Start of PROVIDED DATA

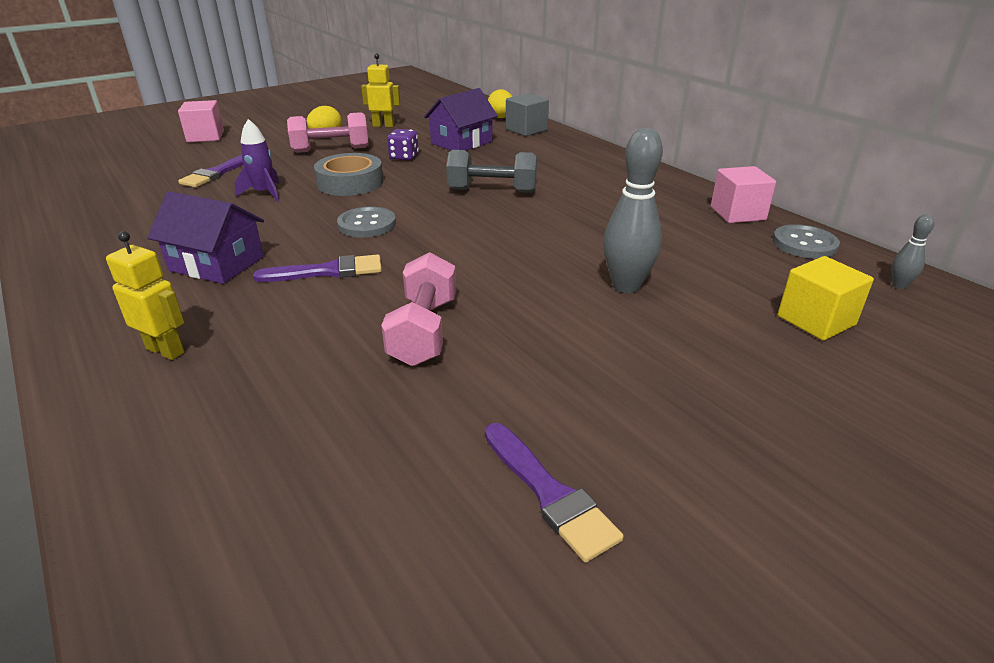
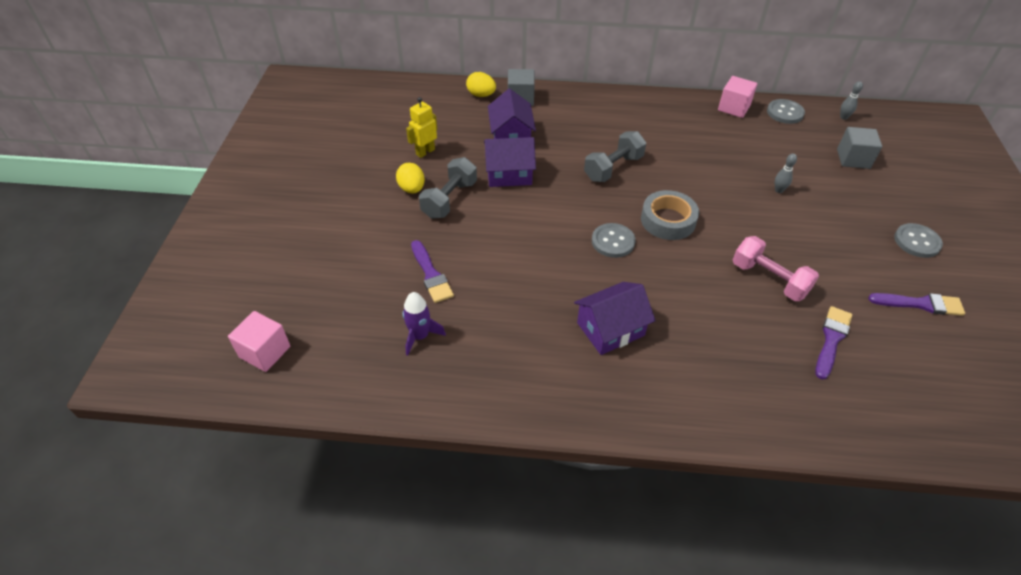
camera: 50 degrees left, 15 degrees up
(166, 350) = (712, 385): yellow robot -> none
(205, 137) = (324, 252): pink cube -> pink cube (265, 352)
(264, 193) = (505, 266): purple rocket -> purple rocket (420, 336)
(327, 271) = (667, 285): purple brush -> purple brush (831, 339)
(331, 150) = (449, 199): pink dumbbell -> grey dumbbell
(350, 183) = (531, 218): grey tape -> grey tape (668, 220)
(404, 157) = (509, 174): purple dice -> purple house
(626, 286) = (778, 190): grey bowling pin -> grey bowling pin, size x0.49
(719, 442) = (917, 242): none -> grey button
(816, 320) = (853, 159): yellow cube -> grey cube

End of PROVIDED DATA
Start of PROVIDED DATA

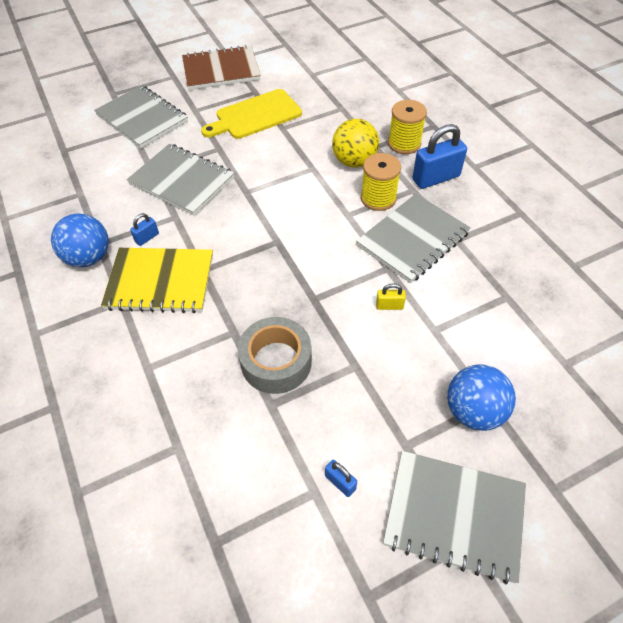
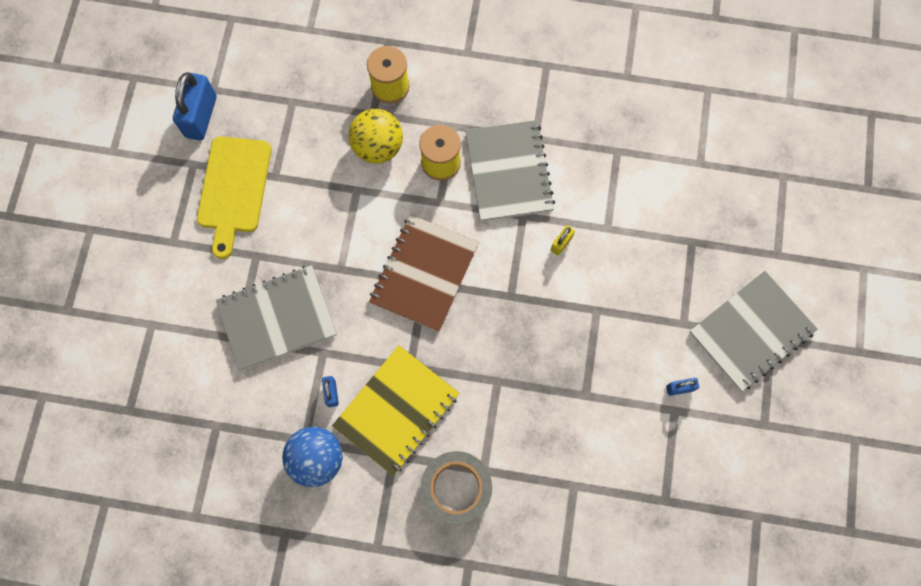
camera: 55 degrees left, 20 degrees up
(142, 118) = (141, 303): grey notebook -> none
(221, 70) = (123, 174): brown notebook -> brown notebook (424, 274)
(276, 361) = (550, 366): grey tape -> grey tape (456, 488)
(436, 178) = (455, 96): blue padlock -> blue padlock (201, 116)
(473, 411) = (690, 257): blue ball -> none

End of PROVIDED DATA

• [WORK INSTRUCTION]: The entries above hold the needed span. Transcribe exactly the lines from the one with "(166, 350) = (712, 385): yellow robot -> none" to the one with "(816, 320) = (853, 159): yellow", both included.

• [ANSWER AREA]:
(166, 350) = (712, 385): yellow robot -> none
(205, 137) = (324, 252): pink cube -> pink cube (265, 352)
(264, 193) = (505, 266): purple rocket -> purple rocket (420, 336)
(327, 271) = (667, 285): purple brush -> purple brush (831, 339)
(331, 150) = (449, 199): pink dumbbell -> grey dumbbell
(350, 183) = (531, 218): grey tape -> grey tape (668, 220)
(404, 157) = (509, 174): purple dice -> purple house
(626, 286) = (778, 190): grey bowling pin -> grey bowling pin, size x0.49
(719, 442) = (917, 242): none -> grey button
(816, 320) = (853, 159): yellow cube -> grey cube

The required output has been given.